■ YOUR GOAL ■
The records below are made of lines; count those holding the word "none" and give the number only.

——

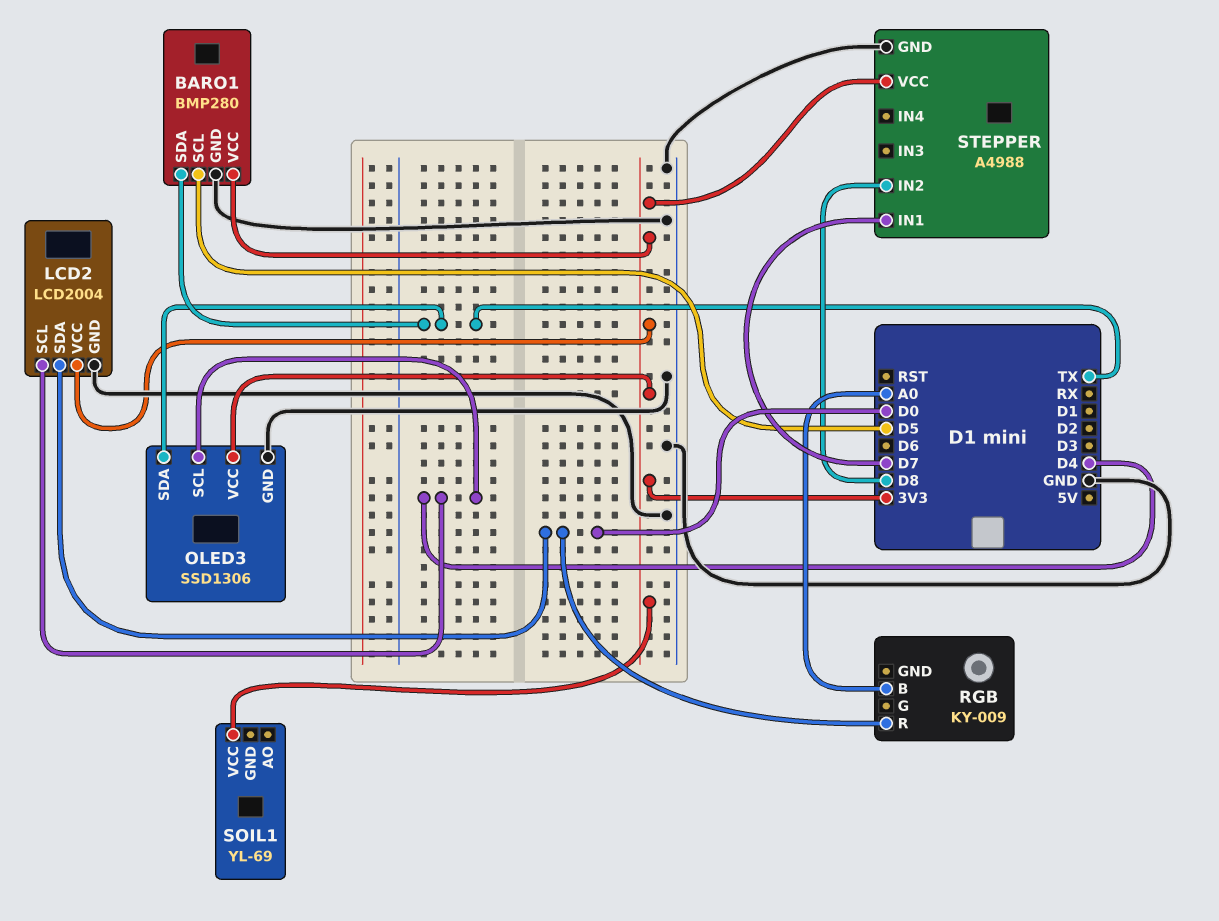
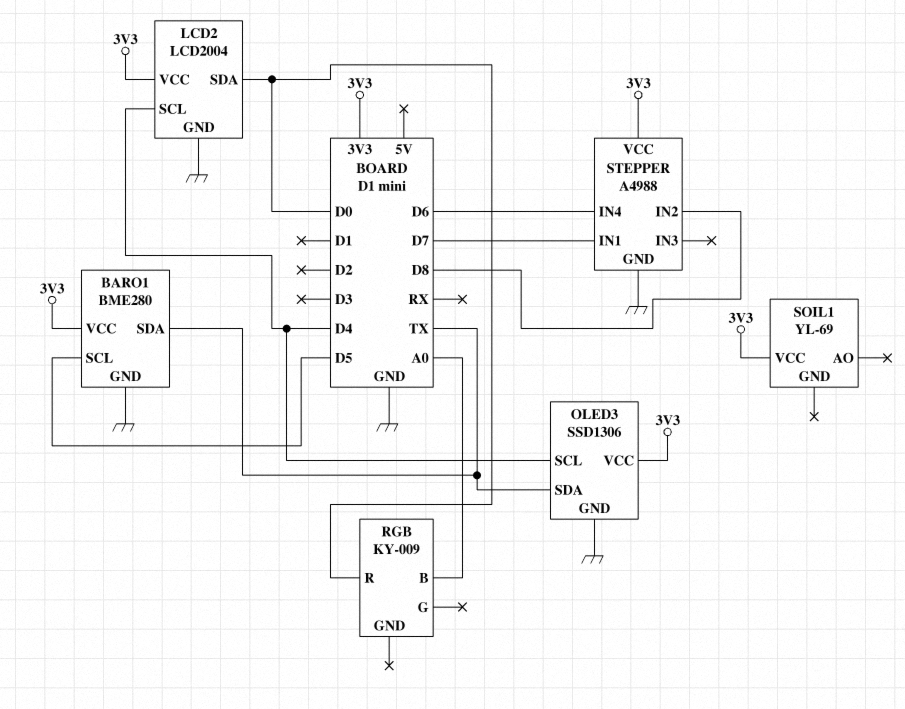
BARO1: BMP280 -> BME280
STEPPER pin IN4: none -> D6

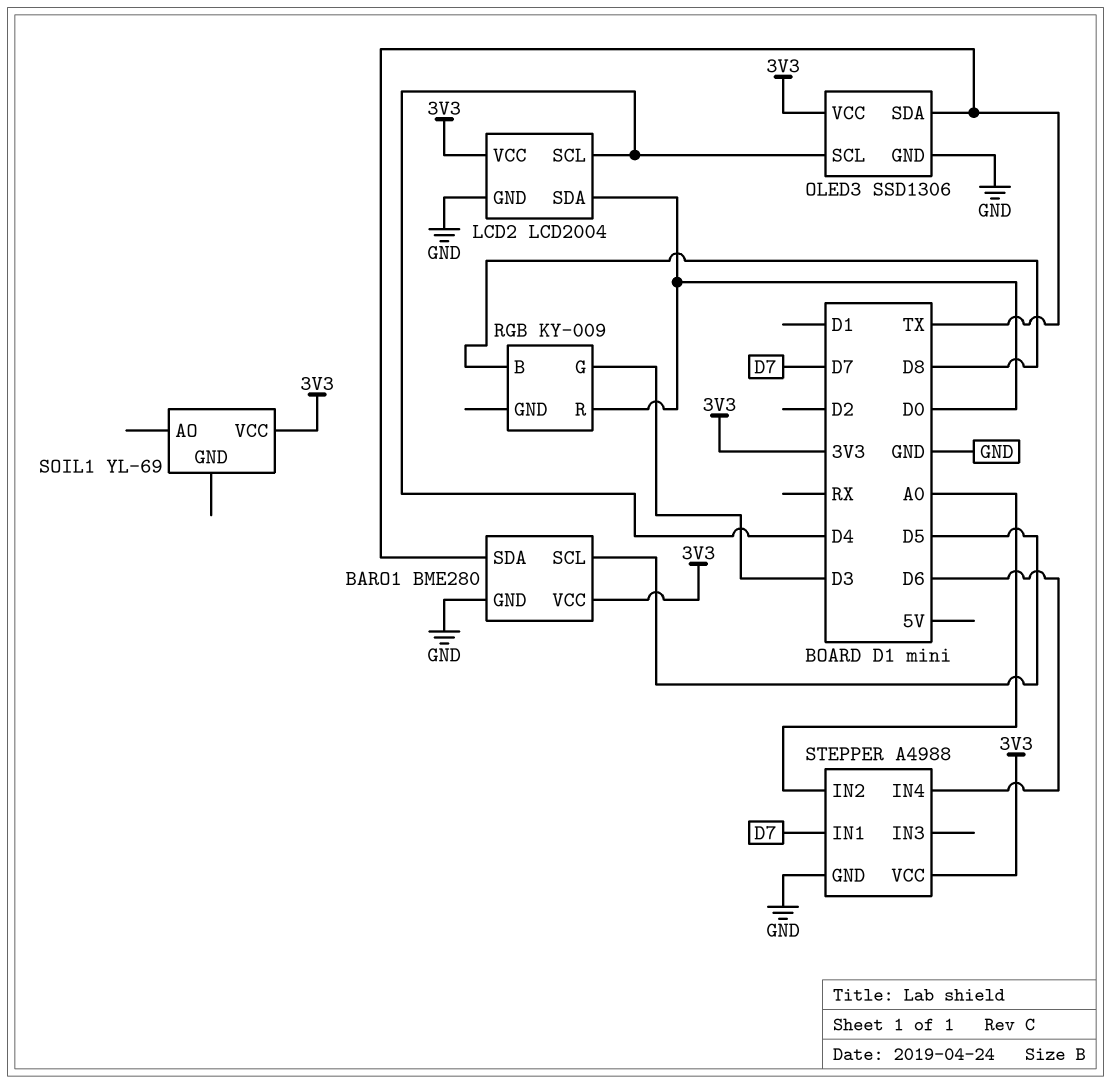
RGB pin B: A0 -> D8
RGB pin G: none -> D3
STEPPER pin IN2: D8 -> A0

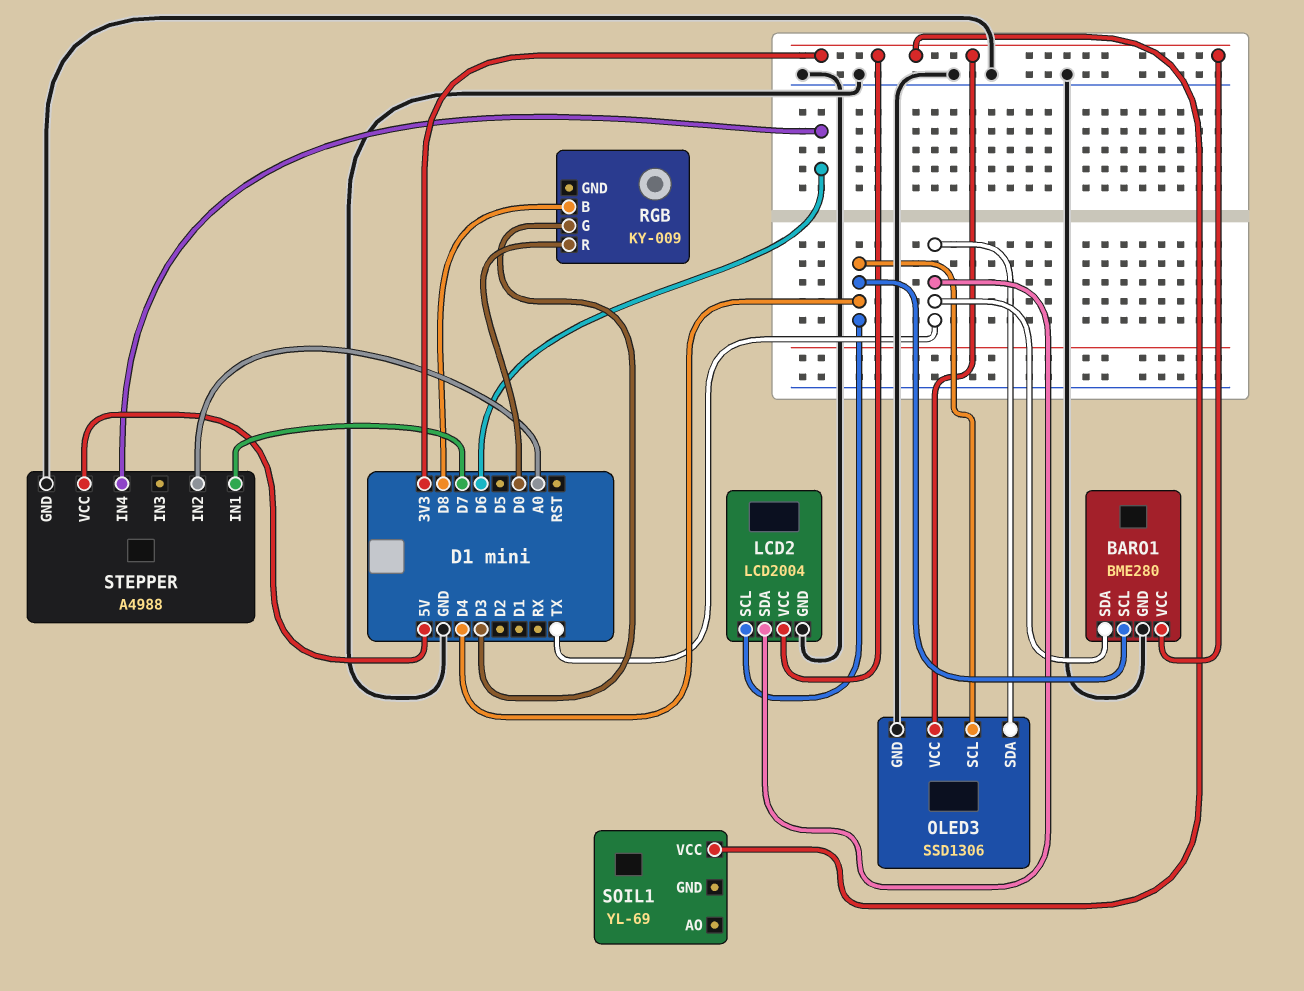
BARO1 pin SCL: D5 -> D4
LCD2 pin SDA: D0 -> TX
STEPPER pin VCC: 3V3 -> 5V

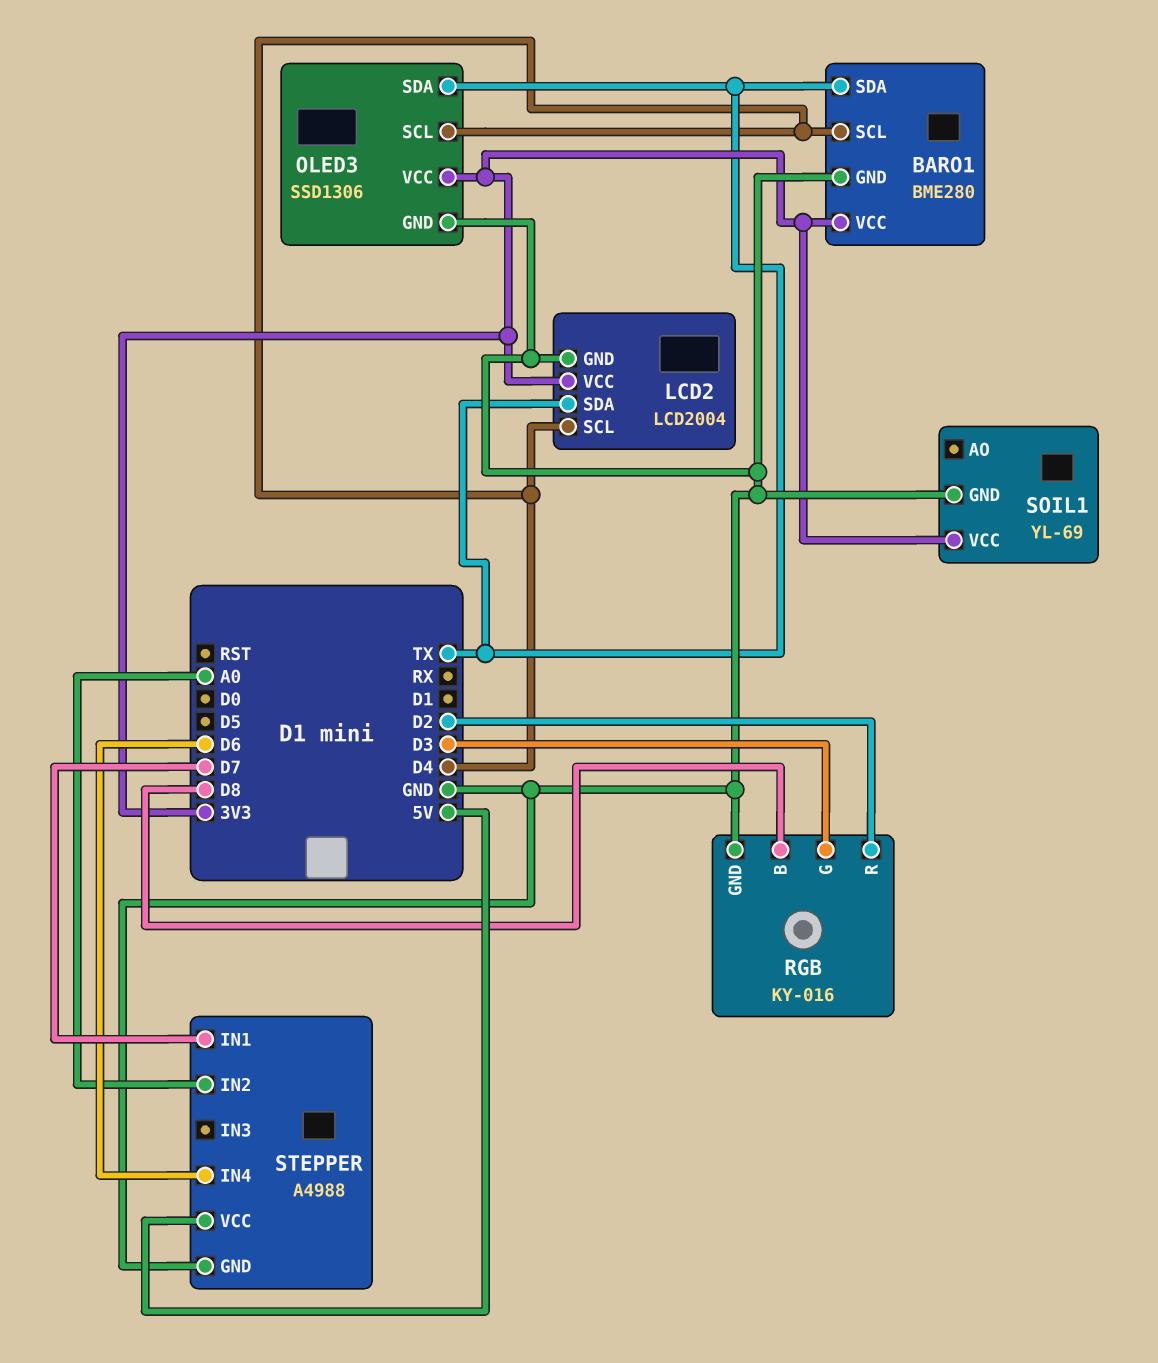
RGB: KY-009 -> KY-016
RGB pin GND: none -> GND
RGB pin R: D0 -> D2
SOIL1 pin GND: none -> GND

——

■ WRITTEN ANSWER ■
4